WHAT TO PRODUCE
This exercise calls for an exact copy of the data below.

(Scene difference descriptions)
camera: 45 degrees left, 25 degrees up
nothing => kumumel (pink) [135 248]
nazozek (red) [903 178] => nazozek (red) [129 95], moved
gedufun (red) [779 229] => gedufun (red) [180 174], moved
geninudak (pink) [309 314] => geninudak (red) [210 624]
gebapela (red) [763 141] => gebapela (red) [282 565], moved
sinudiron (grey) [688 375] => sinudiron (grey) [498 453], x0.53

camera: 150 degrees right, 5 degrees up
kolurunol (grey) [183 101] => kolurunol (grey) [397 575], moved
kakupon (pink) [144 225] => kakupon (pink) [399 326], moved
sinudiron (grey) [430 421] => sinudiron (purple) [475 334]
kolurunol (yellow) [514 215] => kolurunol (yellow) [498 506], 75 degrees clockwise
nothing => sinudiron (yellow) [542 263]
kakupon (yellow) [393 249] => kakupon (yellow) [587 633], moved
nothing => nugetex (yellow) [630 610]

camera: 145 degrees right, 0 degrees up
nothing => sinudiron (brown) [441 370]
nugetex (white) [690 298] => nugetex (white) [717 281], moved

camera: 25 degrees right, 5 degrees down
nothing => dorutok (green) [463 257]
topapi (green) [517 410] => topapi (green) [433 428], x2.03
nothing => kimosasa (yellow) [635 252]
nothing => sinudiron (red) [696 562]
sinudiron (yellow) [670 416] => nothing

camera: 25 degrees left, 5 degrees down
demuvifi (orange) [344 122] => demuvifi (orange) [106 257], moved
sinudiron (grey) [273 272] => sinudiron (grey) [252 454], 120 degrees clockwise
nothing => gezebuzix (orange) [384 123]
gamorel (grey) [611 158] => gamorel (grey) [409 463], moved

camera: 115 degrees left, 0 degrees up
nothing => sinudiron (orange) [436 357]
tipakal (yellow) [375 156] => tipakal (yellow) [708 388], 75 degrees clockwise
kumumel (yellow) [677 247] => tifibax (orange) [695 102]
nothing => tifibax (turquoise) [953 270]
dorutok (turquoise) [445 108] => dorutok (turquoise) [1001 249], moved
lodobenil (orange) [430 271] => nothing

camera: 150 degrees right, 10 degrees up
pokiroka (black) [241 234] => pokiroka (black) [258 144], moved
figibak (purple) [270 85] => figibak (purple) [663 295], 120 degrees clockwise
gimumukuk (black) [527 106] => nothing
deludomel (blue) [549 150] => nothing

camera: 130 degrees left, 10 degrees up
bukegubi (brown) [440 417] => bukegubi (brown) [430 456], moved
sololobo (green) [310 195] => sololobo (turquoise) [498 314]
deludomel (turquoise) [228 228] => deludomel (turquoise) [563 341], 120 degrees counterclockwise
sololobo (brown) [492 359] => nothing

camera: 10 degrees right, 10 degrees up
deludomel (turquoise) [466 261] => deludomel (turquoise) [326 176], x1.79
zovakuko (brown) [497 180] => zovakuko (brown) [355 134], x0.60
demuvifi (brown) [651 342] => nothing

SOLUTION TO THIS TASK
camera: 45 degrees left, 25 degrees up
nothing => kumumel (pink) [135 248]
nazozek (red) [903 178] => nazozek (red) [129 95], moved
gedufun (red) [779 229] => gedufun (red) [180 174], moved
geninudak (pink) [309 314] => geninudak (red) [210 624]
gebapela (red) [763 141] => gebapela (red) [282 565], moved
sinudiron (grey) [688 375] => sinudiron (grey) [498 453], x0.53

camera: 150 degrees right, 5 degrees up
kolurunol (grey) [183 101] => kolurunol (grey) [397 575], moved
kakupon (pink) [144 225] => kakupon (pink) [399 326], moved
sinudiron (grey) [430 421] => sinudiron (purple) [475 334]
kolurunol (yellow) [514 215] => kolurunol (yellow) [498 506], 75 degrees clockwise
nothing => sinudiron (yellow) [542 263]
kakupon (yellow) [393 249] => kakupon (yellow) [587 633], moved
nothing => nugetex (yellow) [630 610]

camera: 145 degrees right, 0 degrees up
nothing => sinudiron (brown) [441 370]
nugetex (white) [690 298] => nugetex (white) [717 281], moved

camera: 25 degrees right, 5 degrees down
nothing => dorutok (green) [463 257]
topapi (green) [517 410] => topapi (green) [433 428], x2.03
nothing => kimosasa (yellow) [635 252]
nothing => sinudiron (red) [696 562]
sinudiron (yellow) [670 416] => nothing

camera: 25 degrees left, 5 degrees down
demuvifi (orange) [344 122] => demuvifi (orange) [106 257], moved
sinudiron (grey) [273 272] => sinudiron (grey) [252 454], 120 degrees clockwise
nothing => gezebuzix (orange) [384 123]
gamorel (grey) [611 158] => gamorel (grey) [409 463], moved

camera: 115 degrees left, 0 degrees up
nothing => sinudiron (orange) [436 357]
tipakal (yellow) [375 156] => tipakal (yellow) [708 388], 75 degrees clockwise
kumumel (yellow) [677 247] => tifibax (orange) [695 102]
nothing => tifibax (turquoise) [953 270]
dorutok (turquoise) [445 108] => dorutok (turquoise) [1001 249], moved
lodobenil (orange) [430 271] => nothing

camera: 150 degrees right, 10 degrees up
pokiroka (black) [241 234] => pokiroka (black) [258 144], moved
figibak (purple) [270 85] => figibak (purple) [663 295], 120 degrees clockwise
gimumukuk (black) [527 106] => nothing
deludomel (blue) [549 150] => nothing

camera: 130 degrees left, 10 degrees up
bukegubi (brown) [440 417] => bukegubi (brown) [430 456], moved
sololobo (green) [310 195] => sololobo (turquoise) [498 314]
deludomel (turquoise) [228 228] => deludomel (turquoise) [563 341], 120 degrees counterclockwise
sololobo (brown) [492 359] => nothing

camera: 10 degrees right, 10 degrees up
deludomel (turquoise) [466 261] => deludomel (turquoise) [326 176], x1.79
zovakuko (brown) [497 180] => zovakuko (brown) [355 134], x0.60
demuvifi (brown) [651 342] => nothing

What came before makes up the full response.